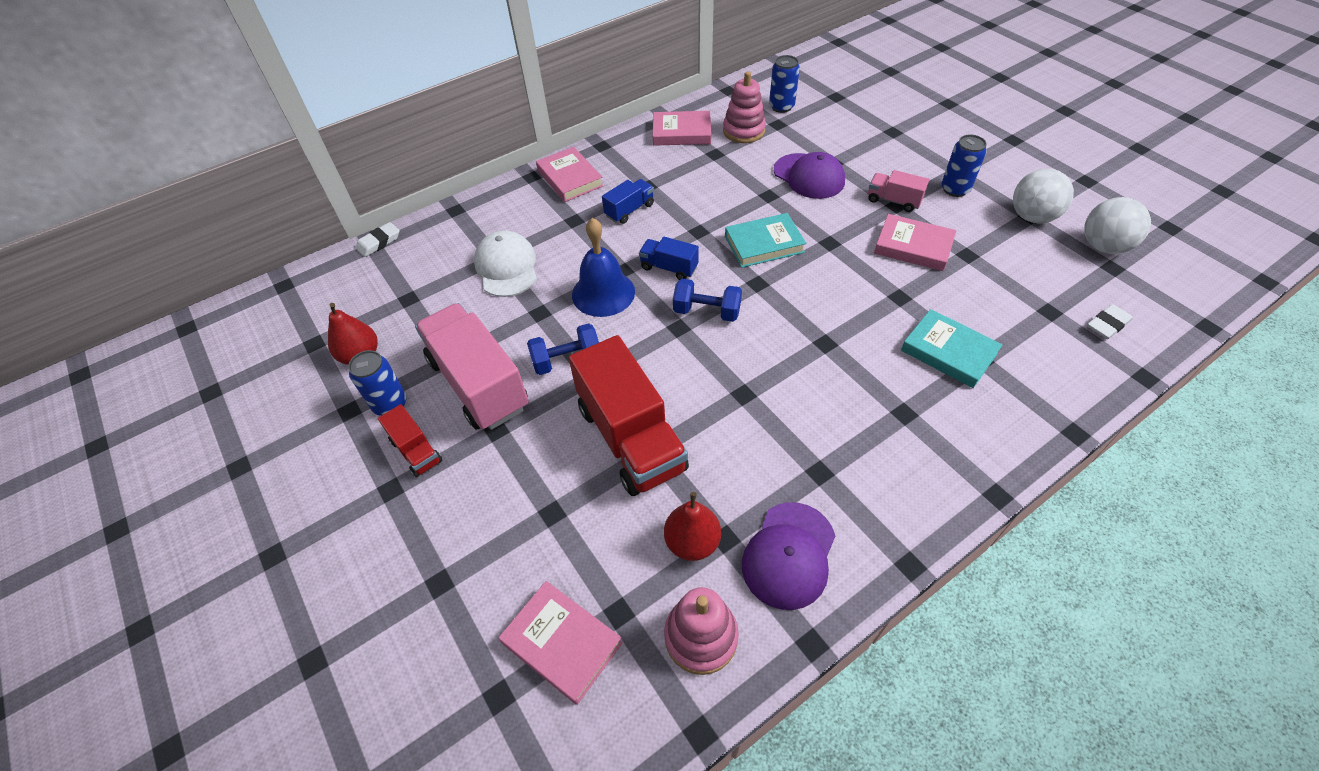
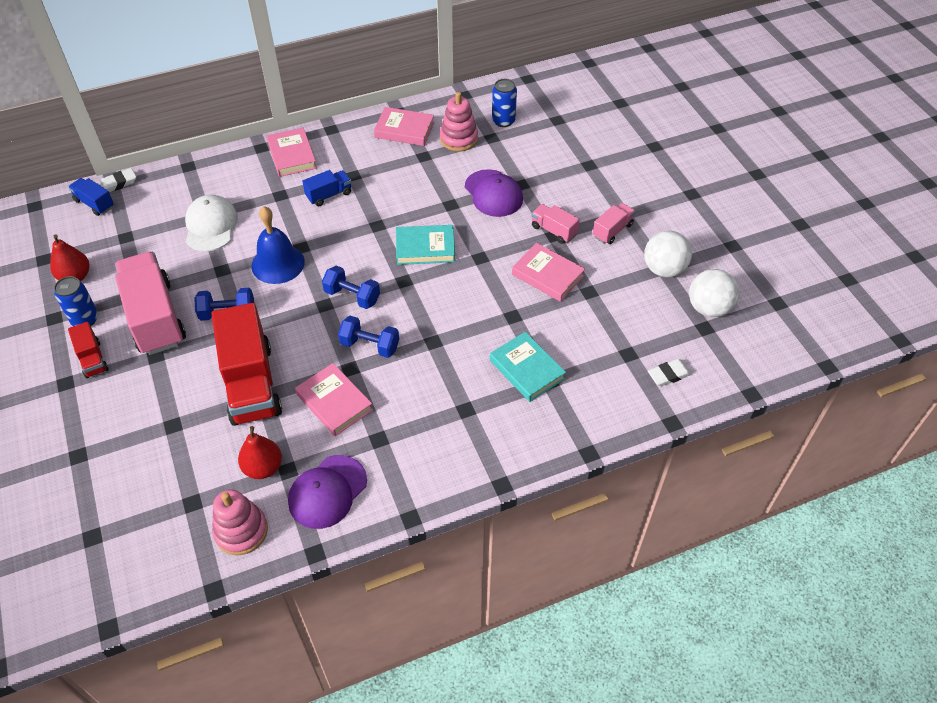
camera: 10 degrees right, 0 degrees up
(562, 643) = (146, 513): pink book -> pink book (334, 402)
(669, 268) = (339, 253): blue truck -> blue truck (94, 203)
(754, 363) = (370, 345): none -> blue dumbbell
(955, 189) = (612, 231): blue can -> pink truck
──────
Gather up the lines containing the word "blue" from these records and copy them.

(669, 268) = (339, 253): blue truck -> blue truck (94, 203)
(754, 363) = (370, 345): none -> blue dumbbell
(955, 189) = (612, 231): blue can -> pink truck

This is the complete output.